(Records from a dataset)
•••

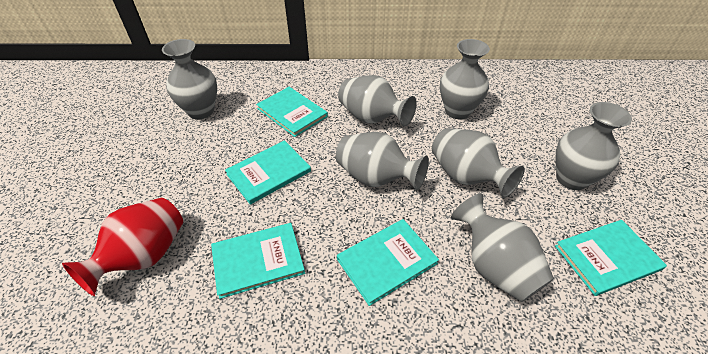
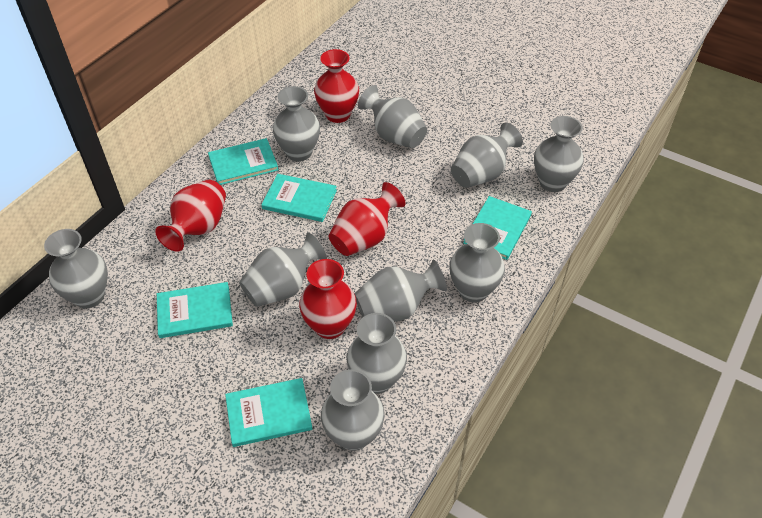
grey vase: 7 -> 10
red vase: 1 -> 4

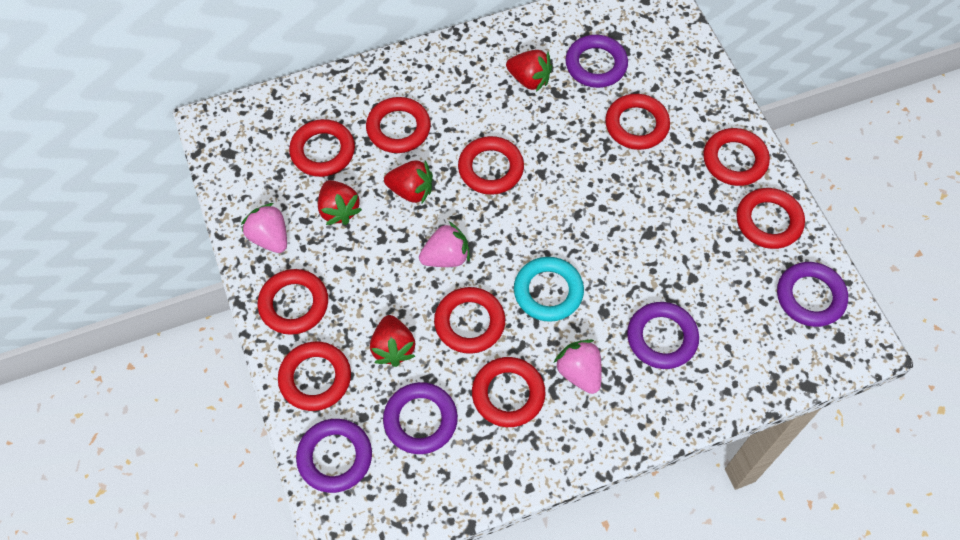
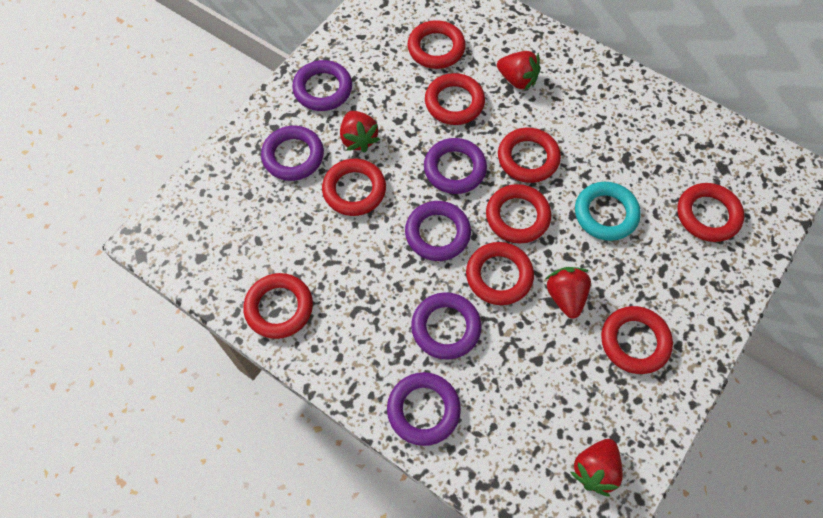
pink strawberry: 3 -> 0
purple ring: 5 -> 6
red ring: 10 -> 9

•••

• [Assignment]: The records above should be copied word for word, with the pictures left out.

• [Response area]:
grey vase: 7 -> 10
red vase: 1 -> 4

pink strawberry: 3 -> 0
purple ring: 5 -> 6
red ring: 10 -> 9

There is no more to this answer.